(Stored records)
---
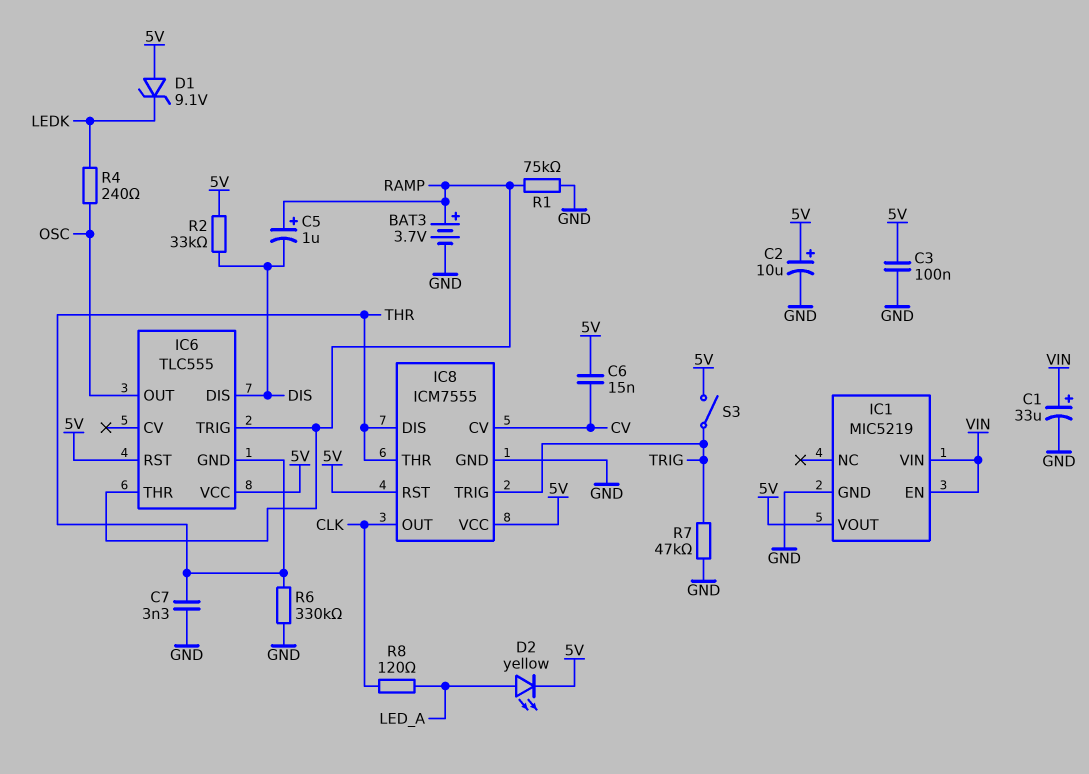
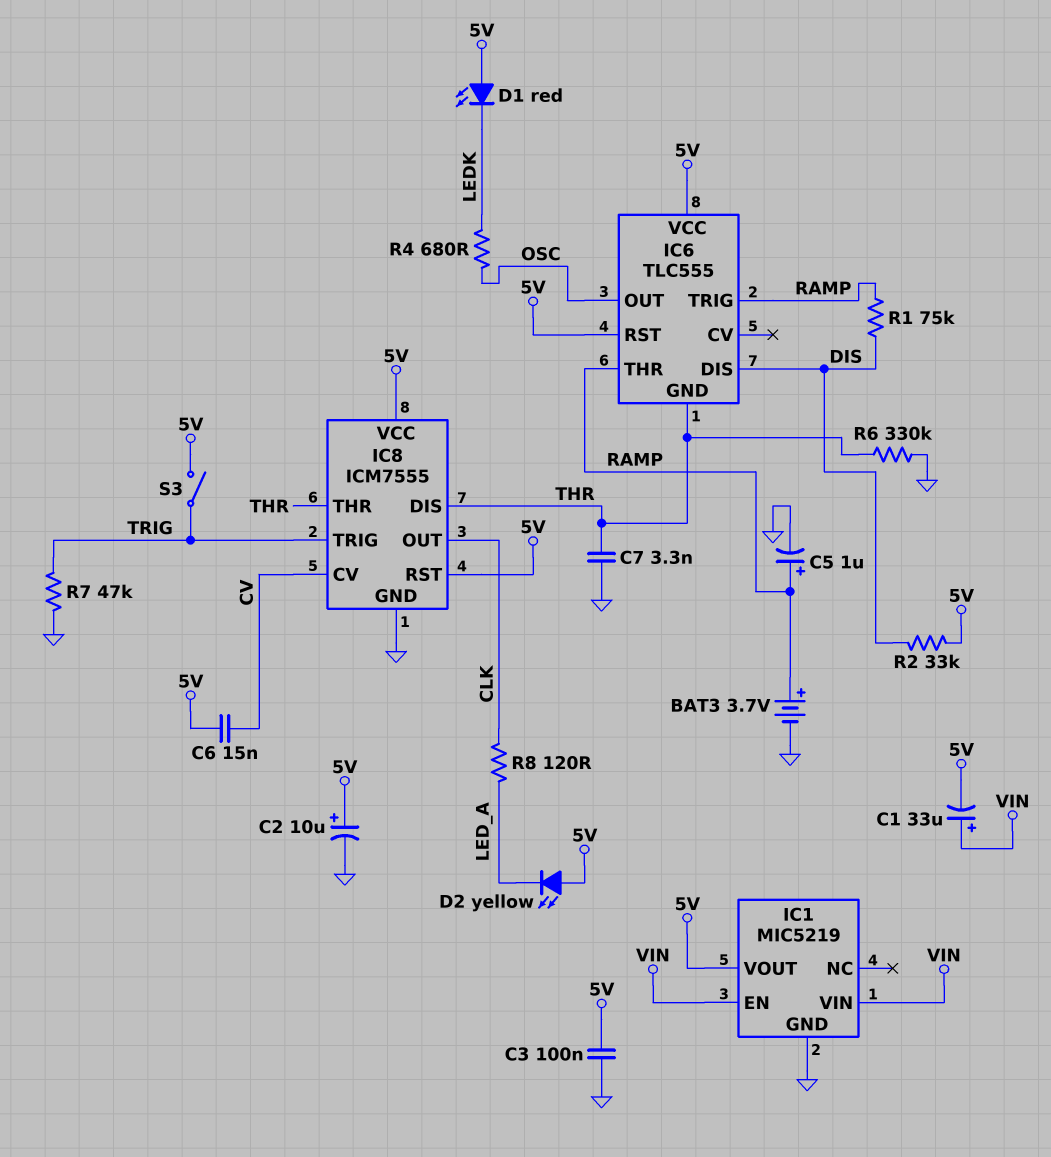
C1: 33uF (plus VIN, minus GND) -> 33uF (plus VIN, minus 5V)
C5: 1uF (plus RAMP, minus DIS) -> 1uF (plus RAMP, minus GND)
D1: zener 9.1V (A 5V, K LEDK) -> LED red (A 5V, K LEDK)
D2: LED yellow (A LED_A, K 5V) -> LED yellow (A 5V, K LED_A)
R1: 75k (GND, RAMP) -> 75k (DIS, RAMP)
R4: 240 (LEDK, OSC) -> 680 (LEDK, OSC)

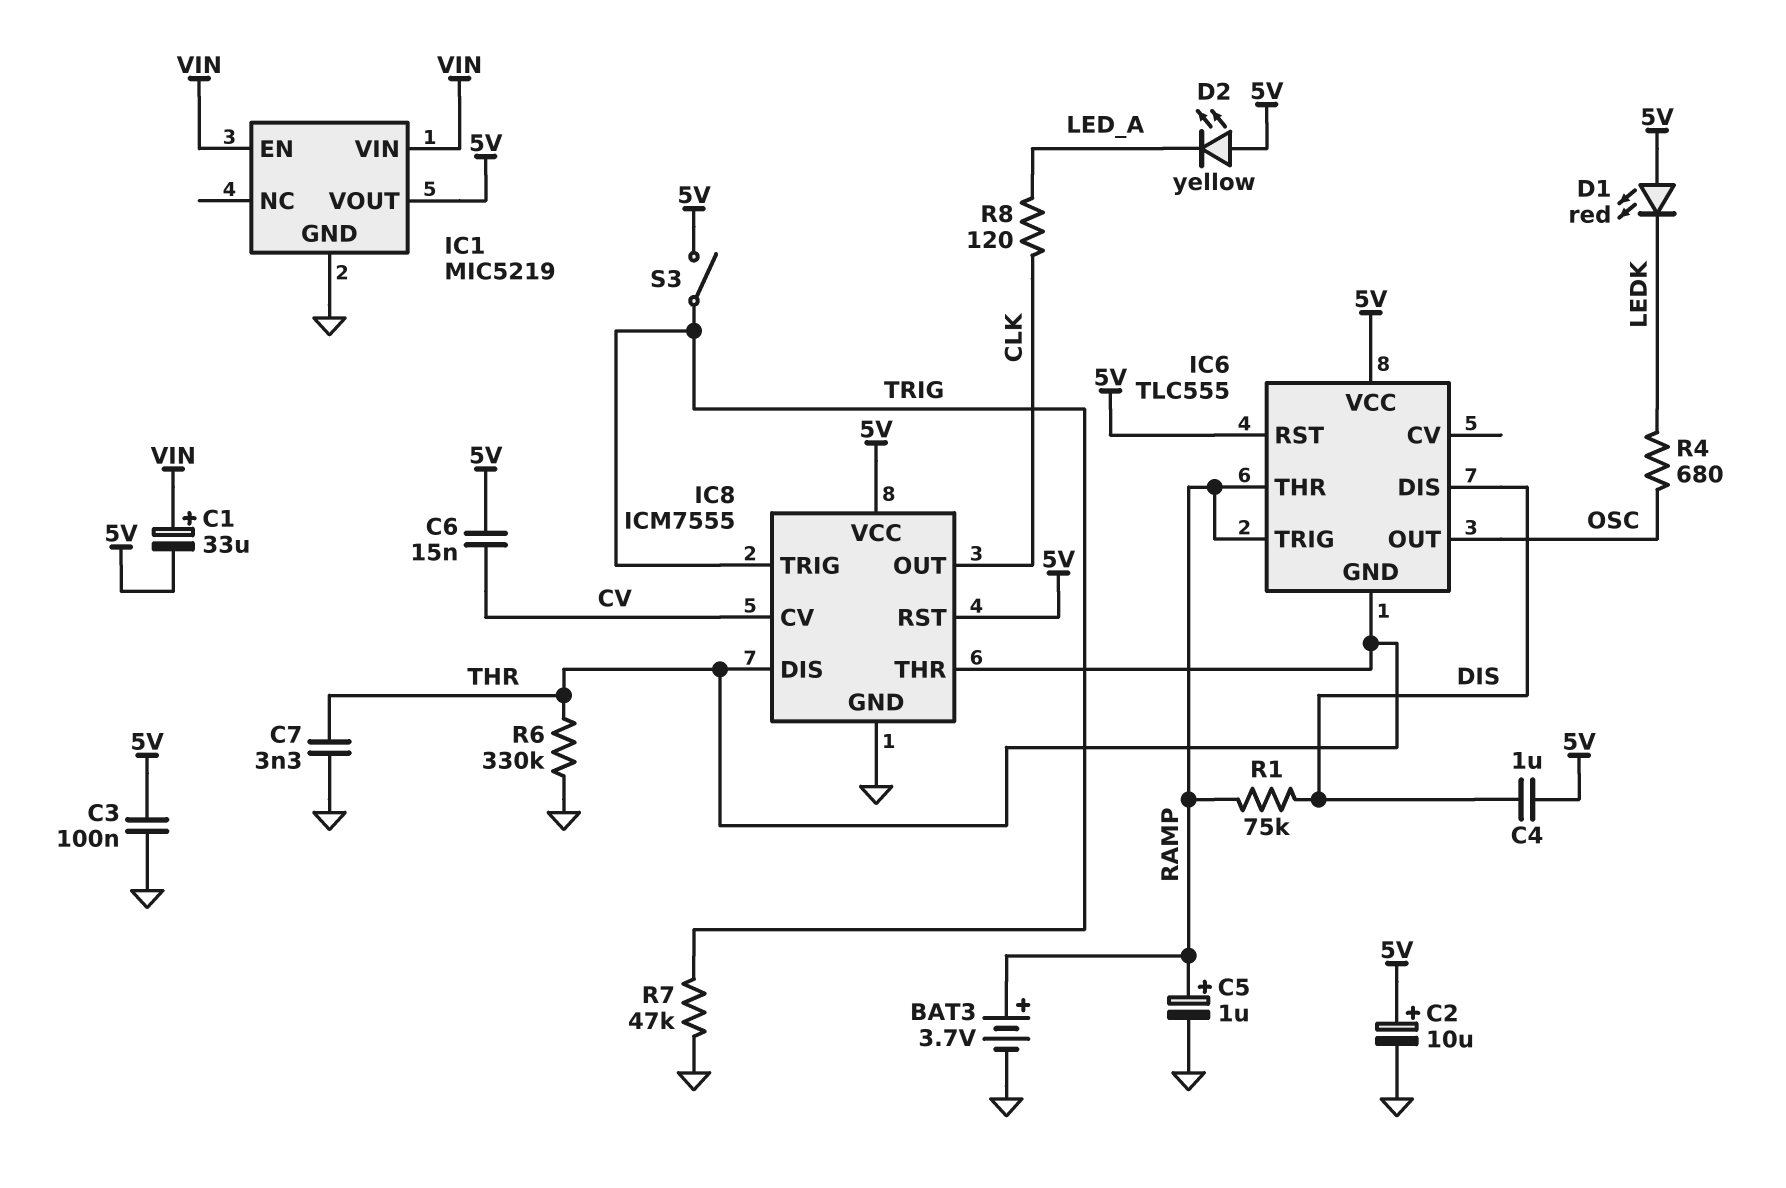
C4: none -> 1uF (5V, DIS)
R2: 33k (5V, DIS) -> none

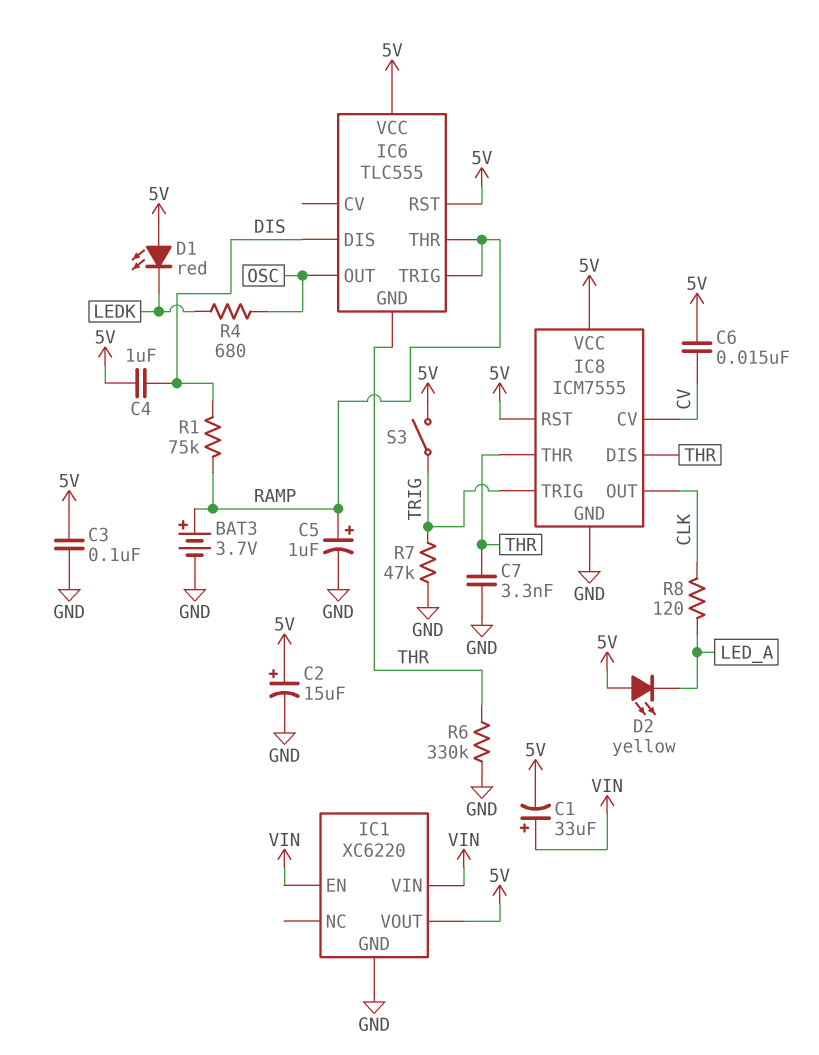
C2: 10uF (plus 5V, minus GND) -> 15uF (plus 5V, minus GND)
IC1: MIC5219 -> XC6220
---
--- Problem requirements ---
Write out exactly, please, the lines that start at the one containing "C5: 1uF (plus" and run through the final line of the entries, both included, leaving pictures out.

--- Finished exercise ---
C5: 1uF (plus RAMP, minus DIS) -> 1uF (plus RAMP, minus GND)
D1: zener 9.1V (A 5V, K LEDK) -> LED red (A 5V, K LEDK)
D2: LED yellow (A LED_A, K 5V) -> LED yellow (A 5V, K LED_A)
R1: 75k (GND, RAMP) -> 75k (DIS, RAMP)
R4: 240 (LEDK, OSC) -> 680 (LEDK, OSC)

C4: none -> 1uF (5V, DIS)
R2: 33k (5V, DIS) -> none

C2: 10uF (plus 5V, minus GND) -> 15uF (plus 5V, minus GND)
IC1: MIC5219 -> XC6220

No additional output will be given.